[Dataset records]
* * * * * * * * *

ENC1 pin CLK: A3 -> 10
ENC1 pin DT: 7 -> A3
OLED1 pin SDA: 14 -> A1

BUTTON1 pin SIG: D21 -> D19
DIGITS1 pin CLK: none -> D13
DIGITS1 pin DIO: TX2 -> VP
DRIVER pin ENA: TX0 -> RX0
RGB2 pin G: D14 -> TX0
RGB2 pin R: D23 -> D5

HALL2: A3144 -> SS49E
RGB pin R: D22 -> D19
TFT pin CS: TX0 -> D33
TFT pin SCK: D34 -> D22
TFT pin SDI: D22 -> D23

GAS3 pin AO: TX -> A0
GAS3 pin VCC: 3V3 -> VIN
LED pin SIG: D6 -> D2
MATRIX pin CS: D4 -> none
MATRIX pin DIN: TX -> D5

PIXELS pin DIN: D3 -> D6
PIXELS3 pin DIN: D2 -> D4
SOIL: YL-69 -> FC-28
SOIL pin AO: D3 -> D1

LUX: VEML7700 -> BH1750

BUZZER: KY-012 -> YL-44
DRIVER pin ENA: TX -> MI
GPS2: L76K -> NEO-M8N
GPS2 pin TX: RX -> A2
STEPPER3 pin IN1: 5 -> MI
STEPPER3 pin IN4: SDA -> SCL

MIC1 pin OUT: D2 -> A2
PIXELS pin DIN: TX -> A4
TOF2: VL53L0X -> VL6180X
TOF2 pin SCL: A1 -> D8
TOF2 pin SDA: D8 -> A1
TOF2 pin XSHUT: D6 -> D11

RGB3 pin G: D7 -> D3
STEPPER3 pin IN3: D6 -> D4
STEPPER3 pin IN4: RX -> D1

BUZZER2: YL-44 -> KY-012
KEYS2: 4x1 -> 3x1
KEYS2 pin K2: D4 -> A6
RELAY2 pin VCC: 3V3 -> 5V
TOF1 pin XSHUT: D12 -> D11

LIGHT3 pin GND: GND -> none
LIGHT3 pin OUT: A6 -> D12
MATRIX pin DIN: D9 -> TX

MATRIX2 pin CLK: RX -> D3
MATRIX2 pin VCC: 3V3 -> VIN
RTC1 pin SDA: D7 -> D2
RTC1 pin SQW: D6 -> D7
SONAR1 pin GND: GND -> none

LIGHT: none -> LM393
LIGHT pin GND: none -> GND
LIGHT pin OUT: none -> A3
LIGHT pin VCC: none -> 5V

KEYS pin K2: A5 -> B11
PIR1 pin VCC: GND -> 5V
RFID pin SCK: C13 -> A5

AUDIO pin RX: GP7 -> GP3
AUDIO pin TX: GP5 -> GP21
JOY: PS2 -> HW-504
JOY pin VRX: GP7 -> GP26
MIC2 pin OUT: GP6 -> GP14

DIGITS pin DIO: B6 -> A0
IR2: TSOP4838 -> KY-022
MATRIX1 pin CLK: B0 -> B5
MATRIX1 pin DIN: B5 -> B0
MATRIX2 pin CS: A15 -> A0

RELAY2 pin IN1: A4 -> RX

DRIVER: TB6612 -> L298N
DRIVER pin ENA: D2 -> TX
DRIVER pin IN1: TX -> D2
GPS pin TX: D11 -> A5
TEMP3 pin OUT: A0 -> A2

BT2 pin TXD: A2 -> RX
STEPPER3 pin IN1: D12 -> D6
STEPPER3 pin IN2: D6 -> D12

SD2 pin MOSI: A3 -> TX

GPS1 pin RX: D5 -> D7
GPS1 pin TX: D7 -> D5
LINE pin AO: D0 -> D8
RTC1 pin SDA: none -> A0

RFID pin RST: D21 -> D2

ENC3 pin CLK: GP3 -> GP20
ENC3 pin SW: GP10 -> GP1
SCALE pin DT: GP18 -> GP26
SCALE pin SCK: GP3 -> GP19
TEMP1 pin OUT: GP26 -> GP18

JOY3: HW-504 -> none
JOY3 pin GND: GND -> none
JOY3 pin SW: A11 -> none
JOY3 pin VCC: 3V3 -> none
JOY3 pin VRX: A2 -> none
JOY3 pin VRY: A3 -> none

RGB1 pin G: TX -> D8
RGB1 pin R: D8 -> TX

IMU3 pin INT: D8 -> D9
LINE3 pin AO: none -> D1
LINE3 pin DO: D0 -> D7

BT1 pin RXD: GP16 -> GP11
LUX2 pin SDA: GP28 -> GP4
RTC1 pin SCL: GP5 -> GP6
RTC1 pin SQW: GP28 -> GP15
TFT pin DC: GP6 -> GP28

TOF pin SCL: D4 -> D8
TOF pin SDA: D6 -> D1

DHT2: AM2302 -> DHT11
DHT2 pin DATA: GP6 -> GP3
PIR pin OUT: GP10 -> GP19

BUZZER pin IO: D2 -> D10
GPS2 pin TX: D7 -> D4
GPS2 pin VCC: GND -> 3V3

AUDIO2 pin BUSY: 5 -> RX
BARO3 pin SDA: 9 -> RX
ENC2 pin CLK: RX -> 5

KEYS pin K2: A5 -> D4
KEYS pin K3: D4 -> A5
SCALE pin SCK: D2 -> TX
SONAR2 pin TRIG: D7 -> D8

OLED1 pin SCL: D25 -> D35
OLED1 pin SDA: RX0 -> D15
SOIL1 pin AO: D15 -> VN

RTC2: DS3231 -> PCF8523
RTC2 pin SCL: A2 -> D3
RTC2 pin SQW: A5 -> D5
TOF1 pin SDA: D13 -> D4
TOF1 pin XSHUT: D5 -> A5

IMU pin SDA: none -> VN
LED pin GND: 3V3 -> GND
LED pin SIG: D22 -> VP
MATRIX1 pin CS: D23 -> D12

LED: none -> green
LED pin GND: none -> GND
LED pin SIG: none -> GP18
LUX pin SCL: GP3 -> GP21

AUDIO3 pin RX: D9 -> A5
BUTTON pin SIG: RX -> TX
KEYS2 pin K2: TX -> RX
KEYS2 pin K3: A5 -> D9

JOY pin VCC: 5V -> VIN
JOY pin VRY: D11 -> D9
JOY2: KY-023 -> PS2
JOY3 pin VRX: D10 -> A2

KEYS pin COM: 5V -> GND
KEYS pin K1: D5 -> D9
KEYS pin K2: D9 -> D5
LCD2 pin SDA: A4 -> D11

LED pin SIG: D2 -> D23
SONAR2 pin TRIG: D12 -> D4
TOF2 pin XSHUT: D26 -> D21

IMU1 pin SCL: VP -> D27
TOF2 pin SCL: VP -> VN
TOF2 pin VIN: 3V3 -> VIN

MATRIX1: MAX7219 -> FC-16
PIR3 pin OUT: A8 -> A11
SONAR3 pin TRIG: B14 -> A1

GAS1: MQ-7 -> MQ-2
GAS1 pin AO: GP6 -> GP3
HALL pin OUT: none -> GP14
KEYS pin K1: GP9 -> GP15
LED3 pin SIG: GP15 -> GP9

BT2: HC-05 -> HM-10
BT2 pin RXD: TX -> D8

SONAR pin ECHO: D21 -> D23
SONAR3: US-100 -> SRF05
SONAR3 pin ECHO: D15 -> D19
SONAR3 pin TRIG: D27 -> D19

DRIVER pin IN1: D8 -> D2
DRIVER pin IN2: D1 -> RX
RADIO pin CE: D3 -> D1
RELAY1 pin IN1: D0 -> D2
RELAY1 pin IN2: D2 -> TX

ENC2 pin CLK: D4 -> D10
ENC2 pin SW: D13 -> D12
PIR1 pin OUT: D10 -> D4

* * * * * * * * *

From the records above, copy only the lines starting with the line that holds "MATRIX2 pin CLK: RX -> D3" and going on through the line that holds "AUDIO2 pin BUSY: 5 -> RX", exactly as written.

# [Exercise output]
MATRIX2 pin CLK: RX -> D3
MATRIX2 pin VCC: 3V3 -> VIN
RTC1 pin SDA: D7 -> D2
RTC1 pin SQW: D6 -> D7
SONAR1 pin GND: GND -> none

LIGHT: none -> LM393
LIGHT pin GND: none -> GND
LIGHT pin OUT: none -> A3
LIGHT pin VCC: none -> 5V

KEYS pin K2: A5 -> B11
PIR1 pin VCC: GND -> 5V
RFID pin SCK: C13 -> A5

AUDIO pin RX: GP7 -> GP3
AUDIO pin TX: GP5 -> GP21
JOY: PS2 -> HW-504
JOY pin VRX: GP7 -> GP26
MIC2 pin OUT: GP6 -> GP14

DIGITS pin DIO: B6 -> A0
IR2: TSOP4838 -> KY-022
MATRIX1 pin CLK: B0 -> B5
MATRIX1 pin DIN: B5 -> B0
MATRIX2 pin CS: A15 -> A0

RELAY2 pin IN1: A4 -> RX

DRIVER: TB6612 -> L298N
DRIVER pin ENA: D2 -> TX
DRIVER pin IN1: TX -> D2
GPS pin TX: D11 -> A5
TEMP3 pin OUT: A0 -> A2

BT2 pin TXD: A2 -> RX
STEPPER3 pin IN1: D12 -> D6
STEPPER3 pin IN2: D6 -> D12

SD2 pin MOSI: A3 -> TX

GPS1 pin RX: D5 -> D7
GPS1 pin TX: D7 -> D5
LINE pin AO: D0 -> D8
RTC1 pin SDA: none -> A0

RFID pin RST: D21 -> D2

ENC3 pin CLK: GP3 -> GP20
ENC3 pin SW: GP10 -> GP1
SCALE pin DT: GP18 -> GP26
SCALE pin SCK: GP3 -> GP19
TEMP1 pin OUT: GP26 -> GP18

JOY3: HW-504 -> none
JOY3 pin GND: GND -> none
JOY3 pin SW: A11 -> none
JOY3 pin VCC: 3V3 -> none
JOY3 pin VRX: A2 -> none
JOY3 pin VRY: A3 -> none

RGB1 pin G: TX -> D8
RGB1 pin R: D8 -> TX

IMU3 pin INT: D8 -> D9
LINE3 pin AO: none -> D1
LINE3 pin DO: D0 -> D7

BT1 pin RXD: GP16 -> GP11
LUX2 pin SDA: GP28 -> GP4
RTC1 pin SCL: GP5 -> GP6
RTC1 pin SQW: GP28 -> GP15
TFT pin DC: GP6 -> GP28

TOF pin SCL: D4 -> D8
TOF pin SDA: D6 -> D1

DHT2: AM2302 -> DHT11
DHT2 pin DATA: GP6 -> GP3
PIR pin OUT: GP10 -> GP19

BUZZER pin IO: D2 -> D10
GPS2 pin TX: D7 -> D4
GPS2 pin VCC: GND -> 3V3

AUDIO2 pin BUSY: 5 -> RX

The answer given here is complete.